Word and element location records:
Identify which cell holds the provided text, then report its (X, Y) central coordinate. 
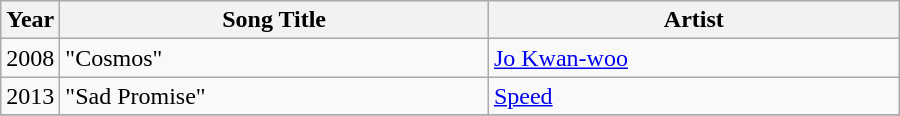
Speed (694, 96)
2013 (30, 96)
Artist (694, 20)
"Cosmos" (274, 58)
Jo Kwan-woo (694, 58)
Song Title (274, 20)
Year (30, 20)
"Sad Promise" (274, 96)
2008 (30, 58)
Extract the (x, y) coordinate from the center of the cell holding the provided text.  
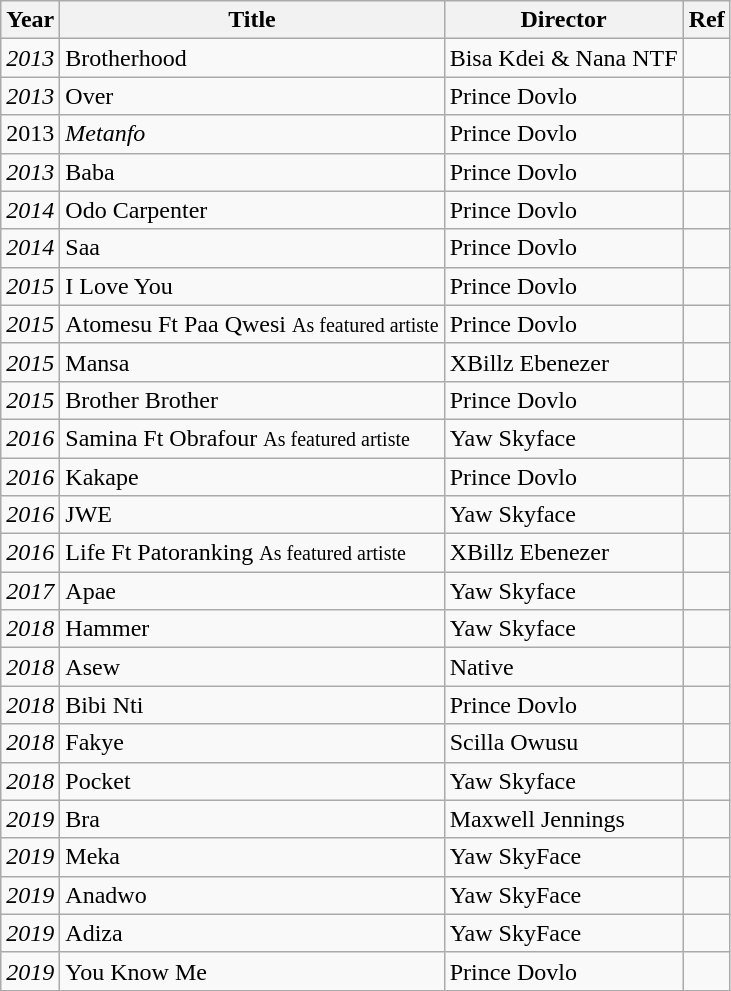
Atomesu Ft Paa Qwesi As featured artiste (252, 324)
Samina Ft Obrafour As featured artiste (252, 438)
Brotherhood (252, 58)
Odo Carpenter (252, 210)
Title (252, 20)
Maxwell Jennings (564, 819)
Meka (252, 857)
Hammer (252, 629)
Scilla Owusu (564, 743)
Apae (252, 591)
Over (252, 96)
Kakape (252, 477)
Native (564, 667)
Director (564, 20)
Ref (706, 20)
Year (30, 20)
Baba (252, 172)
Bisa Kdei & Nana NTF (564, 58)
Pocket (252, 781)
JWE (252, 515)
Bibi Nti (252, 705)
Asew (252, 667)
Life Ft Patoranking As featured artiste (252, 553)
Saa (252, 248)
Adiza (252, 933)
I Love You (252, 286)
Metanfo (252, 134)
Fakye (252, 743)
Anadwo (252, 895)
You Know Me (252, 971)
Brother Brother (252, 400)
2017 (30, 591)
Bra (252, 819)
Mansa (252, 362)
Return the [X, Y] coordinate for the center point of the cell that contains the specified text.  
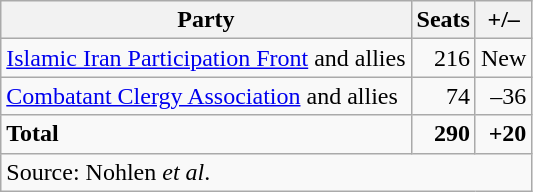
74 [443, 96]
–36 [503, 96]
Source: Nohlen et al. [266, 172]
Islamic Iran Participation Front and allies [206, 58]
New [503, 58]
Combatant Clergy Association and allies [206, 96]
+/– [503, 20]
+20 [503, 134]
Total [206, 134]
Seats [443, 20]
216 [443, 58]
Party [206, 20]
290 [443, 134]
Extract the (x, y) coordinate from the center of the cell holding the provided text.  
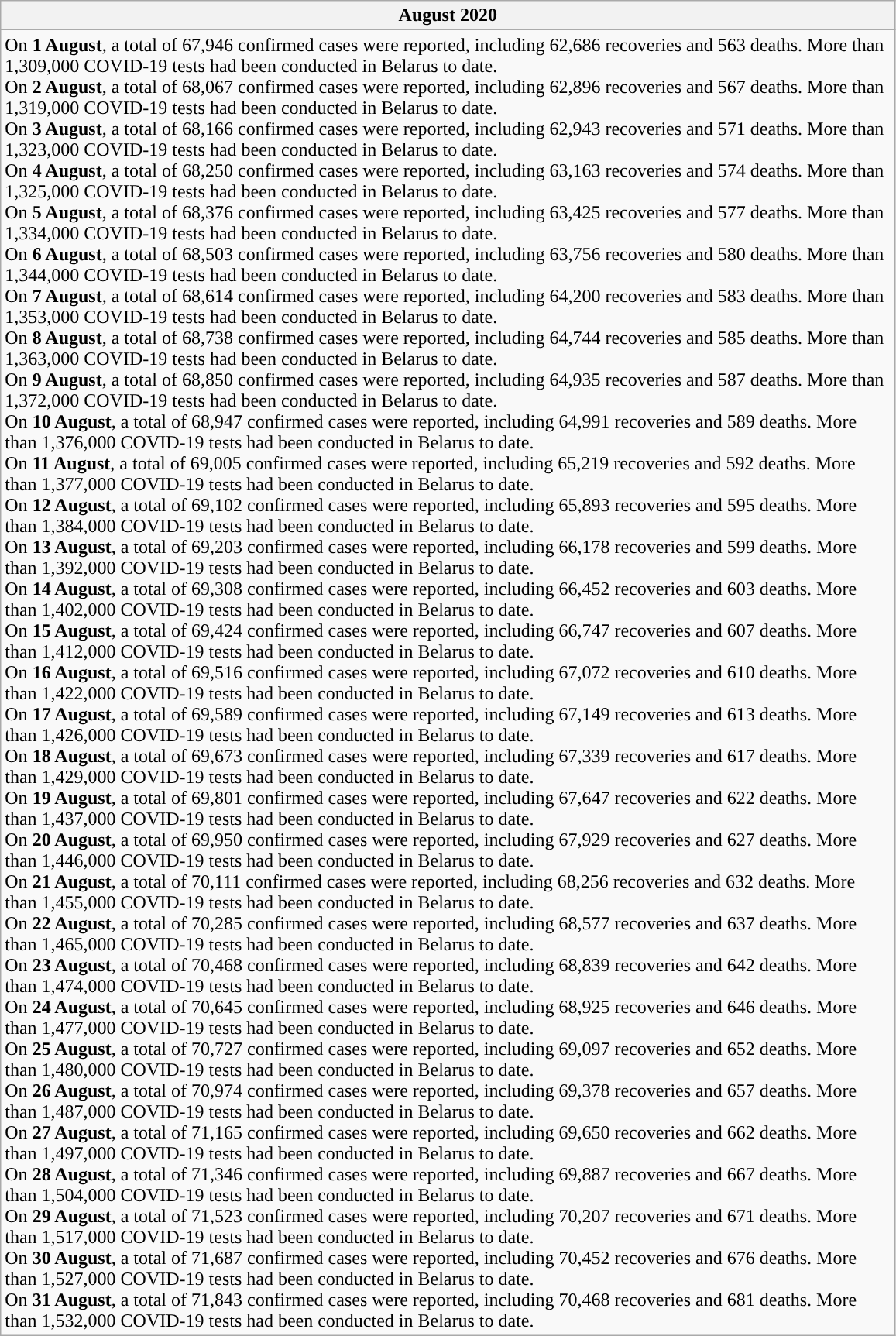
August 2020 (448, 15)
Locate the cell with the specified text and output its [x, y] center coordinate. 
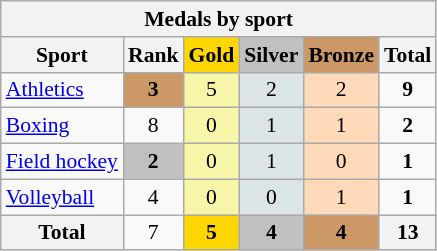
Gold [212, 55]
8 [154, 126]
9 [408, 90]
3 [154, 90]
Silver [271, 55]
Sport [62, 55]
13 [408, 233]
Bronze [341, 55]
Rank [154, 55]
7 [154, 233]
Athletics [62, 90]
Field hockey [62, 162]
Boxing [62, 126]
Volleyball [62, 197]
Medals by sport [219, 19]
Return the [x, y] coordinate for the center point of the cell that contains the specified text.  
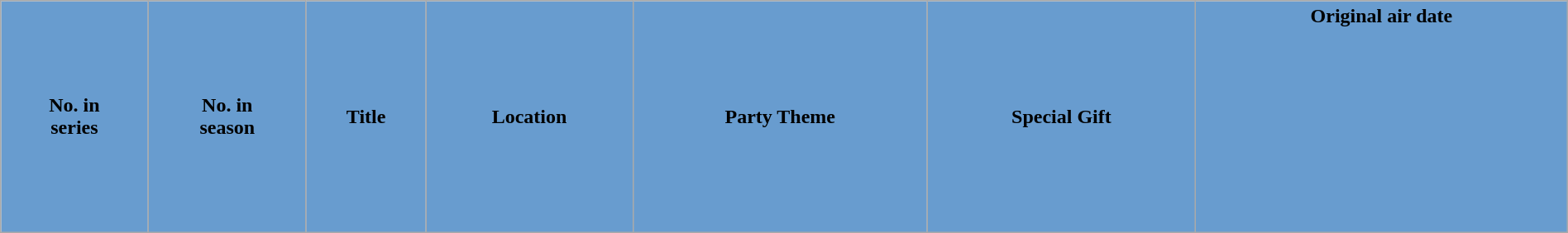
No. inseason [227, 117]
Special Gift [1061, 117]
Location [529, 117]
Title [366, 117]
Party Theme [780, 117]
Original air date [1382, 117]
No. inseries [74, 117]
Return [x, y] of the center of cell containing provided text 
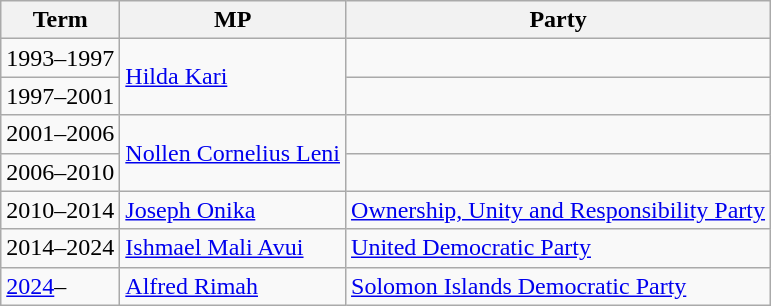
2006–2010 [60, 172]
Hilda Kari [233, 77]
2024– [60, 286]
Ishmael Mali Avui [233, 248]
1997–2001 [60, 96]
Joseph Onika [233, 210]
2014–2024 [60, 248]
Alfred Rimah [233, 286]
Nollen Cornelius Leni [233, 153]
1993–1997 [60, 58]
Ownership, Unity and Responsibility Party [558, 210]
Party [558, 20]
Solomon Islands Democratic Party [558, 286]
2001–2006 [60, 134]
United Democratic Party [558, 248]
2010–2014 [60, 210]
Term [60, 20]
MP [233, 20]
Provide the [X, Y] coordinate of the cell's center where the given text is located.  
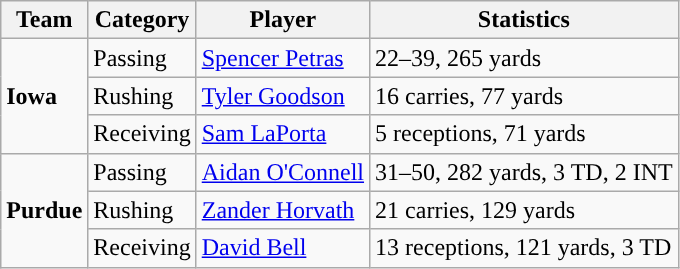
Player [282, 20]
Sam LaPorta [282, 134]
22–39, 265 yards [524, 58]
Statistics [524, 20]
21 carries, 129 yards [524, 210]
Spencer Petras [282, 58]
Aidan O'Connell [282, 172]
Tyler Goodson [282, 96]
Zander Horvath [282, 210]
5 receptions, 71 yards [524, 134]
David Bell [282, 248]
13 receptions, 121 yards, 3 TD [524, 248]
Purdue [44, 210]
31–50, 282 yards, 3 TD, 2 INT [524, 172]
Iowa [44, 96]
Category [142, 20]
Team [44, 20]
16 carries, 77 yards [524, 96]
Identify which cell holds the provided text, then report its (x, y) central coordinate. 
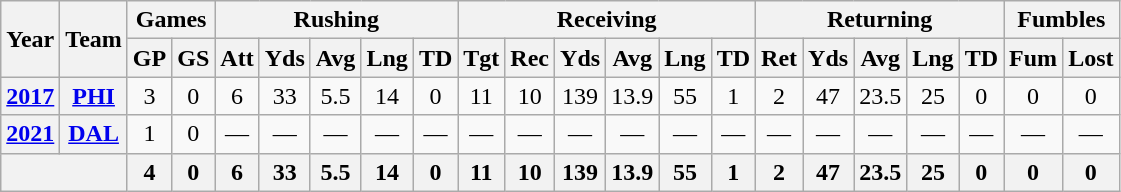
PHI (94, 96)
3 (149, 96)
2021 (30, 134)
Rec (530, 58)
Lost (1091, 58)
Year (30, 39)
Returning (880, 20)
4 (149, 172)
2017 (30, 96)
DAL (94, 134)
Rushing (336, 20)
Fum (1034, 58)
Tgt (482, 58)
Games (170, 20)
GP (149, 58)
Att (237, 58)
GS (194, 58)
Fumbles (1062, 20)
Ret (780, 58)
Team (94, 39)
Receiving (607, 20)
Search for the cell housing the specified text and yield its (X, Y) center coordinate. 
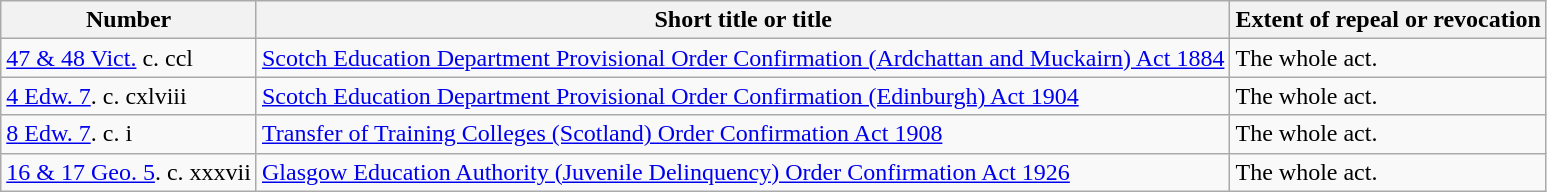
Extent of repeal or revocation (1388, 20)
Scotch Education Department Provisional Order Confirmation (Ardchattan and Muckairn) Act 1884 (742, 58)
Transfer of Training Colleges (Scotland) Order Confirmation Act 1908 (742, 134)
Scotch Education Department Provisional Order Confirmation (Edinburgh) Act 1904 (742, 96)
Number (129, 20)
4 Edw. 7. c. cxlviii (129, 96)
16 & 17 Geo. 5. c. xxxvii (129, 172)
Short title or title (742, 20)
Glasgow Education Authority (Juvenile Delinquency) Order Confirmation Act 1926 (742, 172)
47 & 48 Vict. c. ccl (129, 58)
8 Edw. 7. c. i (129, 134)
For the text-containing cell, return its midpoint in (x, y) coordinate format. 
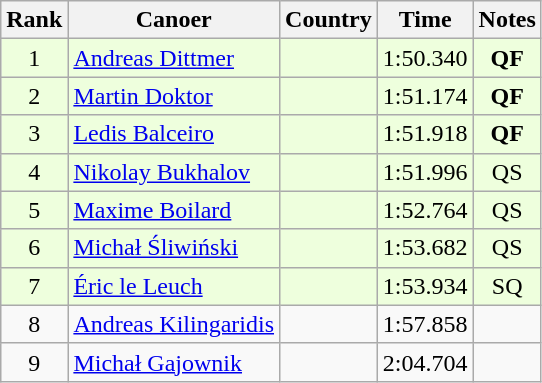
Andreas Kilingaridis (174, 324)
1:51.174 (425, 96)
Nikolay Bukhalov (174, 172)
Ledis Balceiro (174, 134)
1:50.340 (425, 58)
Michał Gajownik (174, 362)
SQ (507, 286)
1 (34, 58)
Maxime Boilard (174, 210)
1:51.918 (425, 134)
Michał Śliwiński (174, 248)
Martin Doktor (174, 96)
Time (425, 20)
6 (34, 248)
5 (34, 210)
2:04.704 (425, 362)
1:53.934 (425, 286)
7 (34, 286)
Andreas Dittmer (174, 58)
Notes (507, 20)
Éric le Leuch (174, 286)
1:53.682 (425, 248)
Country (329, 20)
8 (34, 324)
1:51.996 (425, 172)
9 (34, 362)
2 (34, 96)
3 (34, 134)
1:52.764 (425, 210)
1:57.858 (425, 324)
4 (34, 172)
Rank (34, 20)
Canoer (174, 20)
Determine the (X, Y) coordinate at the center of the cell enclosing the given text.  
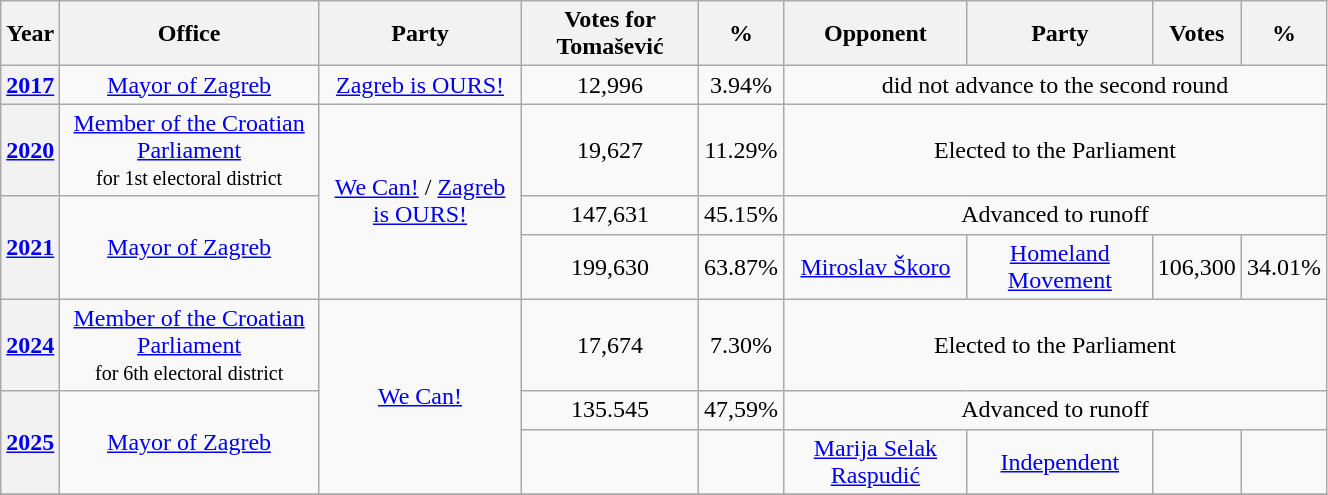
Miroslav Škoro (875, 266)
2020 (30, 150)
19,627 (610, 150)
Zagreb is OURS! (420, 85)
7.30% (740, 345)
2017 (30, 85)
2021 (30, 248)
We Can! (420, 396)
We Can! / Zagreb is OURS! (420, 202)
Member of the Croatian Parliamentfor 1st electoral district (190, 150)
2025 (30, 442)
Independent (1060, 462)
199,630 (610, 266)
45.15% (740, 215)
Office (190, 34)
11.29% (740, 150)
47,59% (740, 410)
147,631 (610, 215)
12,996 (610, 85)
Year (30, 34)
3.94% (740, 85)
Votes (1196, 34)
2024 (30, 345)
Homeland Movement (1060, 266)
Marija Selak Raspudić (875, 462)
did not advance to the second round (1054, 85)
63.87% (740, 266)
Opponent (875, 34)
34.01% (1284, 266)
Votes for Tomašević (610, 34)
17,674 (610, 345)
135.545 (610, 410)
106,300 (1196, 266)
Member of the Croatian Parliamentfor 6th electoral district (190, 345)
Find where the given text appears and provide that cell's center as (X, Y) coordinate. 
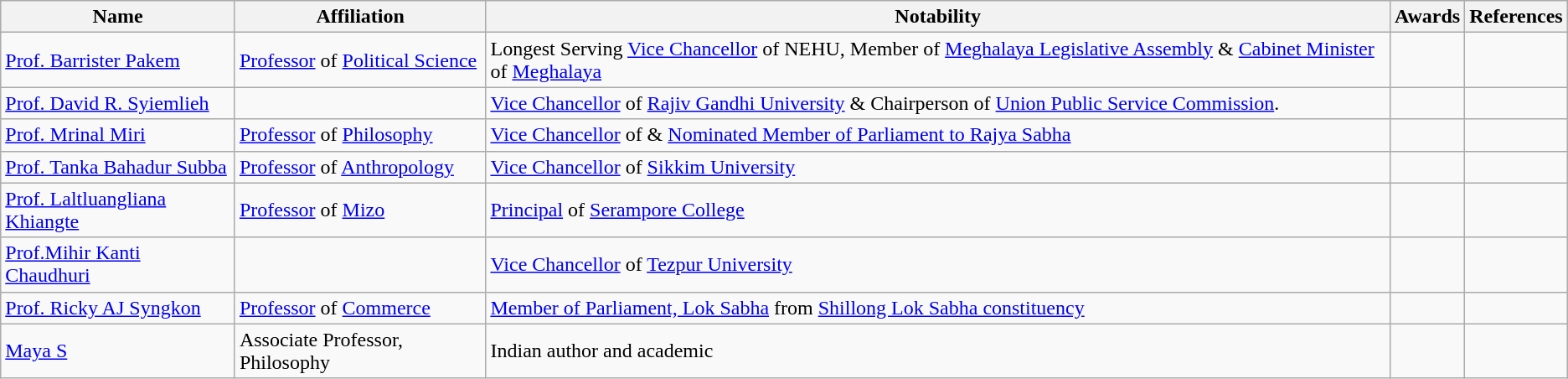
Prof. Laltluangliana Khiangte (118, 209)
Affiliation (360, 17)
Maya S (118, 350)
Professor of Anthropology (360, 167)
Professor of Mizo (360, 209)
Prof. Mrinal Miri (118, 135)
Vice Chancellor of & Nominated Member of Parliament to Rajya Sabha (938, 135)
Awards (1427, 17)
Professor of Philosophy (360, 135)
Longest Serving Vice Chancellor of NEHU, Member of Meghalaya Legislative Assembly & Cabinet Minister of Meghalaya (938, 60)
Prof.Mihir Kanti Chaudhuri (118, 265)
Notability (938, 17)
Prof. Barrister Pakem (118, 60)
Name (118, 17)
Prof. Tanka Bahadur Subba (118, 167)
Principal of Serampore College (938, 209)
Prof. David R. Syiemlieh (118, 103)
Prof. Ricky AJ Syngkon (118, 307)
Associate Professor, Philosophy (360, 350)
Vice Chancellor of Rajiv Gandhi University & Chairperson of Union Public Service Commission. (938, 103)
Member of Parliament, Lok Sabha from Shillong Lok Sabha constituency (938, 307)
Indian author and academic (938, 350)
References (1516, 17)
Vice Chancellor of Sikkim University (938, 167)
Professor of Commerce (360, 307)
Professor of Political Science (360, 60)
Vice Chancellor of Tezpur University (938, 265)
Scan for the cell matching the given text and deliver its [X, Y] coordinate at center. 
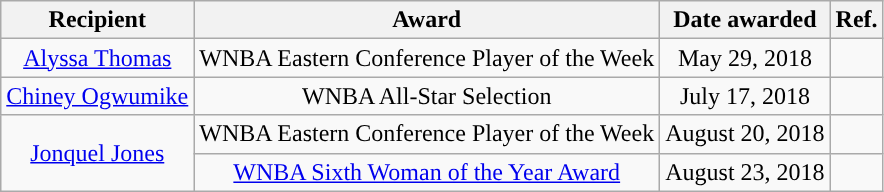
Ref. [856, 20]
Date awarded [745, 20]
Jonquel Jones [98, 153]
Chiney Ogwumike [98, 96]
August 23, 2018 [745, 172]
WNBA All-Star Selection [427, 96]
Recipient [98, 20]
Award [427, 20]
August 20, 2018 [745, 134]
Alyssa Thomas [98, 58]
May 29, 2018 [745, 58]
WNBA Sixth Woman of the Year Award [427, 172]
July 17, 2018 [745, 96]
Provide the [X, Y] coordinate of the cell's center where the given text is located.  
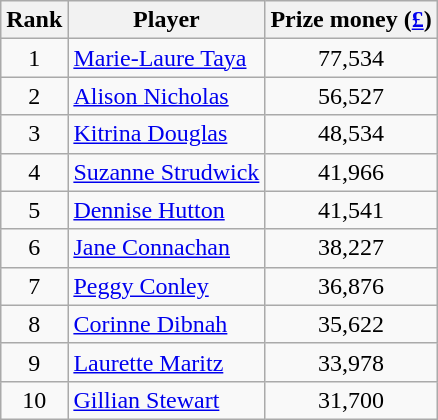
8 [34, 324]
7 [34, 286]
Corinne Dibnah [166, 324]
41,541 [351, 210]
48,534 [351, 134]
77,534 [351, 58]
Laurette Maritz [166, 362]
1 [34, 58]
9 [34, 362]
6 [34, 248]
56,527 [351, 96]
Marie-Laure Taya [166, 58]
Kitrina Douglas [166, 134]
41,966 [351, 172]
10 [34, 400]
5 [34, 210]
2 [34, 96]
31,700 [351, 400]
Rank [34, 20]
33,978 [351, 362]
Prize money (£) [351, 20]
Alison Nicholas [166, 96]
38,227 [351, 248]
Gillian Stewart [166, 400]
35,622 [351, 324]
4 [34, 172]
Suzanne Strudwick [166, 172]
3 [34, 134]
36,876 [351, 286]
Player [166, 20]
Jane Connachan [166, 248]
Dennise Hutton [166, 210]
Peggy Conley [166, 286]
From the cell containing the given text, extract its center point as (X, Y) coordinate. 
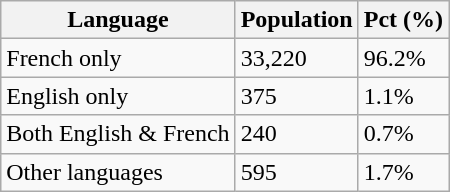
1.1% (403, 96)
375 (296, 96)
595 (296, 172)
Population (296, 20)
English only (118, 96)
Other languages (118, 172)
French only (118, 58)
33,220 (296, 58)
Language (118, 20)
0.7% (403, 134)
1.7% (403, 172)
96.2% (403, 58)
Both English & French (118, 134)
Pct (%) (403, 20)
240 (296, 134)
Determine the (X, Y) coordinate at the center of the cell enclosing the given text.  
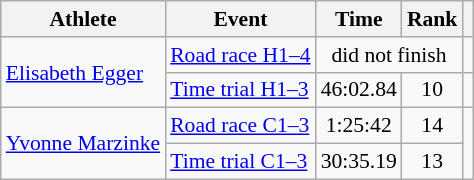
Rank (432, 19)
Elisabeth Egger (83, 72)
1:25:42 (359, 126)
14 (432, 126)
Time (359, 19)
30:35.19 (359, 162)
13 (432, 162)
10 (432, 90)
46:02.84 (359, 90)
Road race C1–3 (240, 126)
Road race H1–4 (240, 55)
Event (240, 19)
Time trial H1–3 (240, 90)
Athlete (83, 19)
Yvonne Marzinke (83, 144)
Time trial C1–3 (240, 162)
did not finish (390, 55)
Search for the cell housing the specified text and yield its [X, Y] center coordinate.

■ **REQUIRED WORK**
Transcribe the lines of the material above unchanged, from the one containing "Miroslav Škoro (875, 266)" through the one containing "Independent (1060, 462)", both included.

■ **OUTPUT BELOW**
Miroslav Škoro (875, 266)
2020 (30, 150)
19,627 (610, 150)
Zagreb is OURS! (420, 85)
7.30% (740, 345)
2017 (30, 85)
2021 (30, 248)
We Can! (420, 396)
We Can! / Zagreb is OURS! (420, 202)
Member of the Croatian Parliamentfor 1st electoral district (190, 150)
2025 (30, 442)
Independent (1060, 462)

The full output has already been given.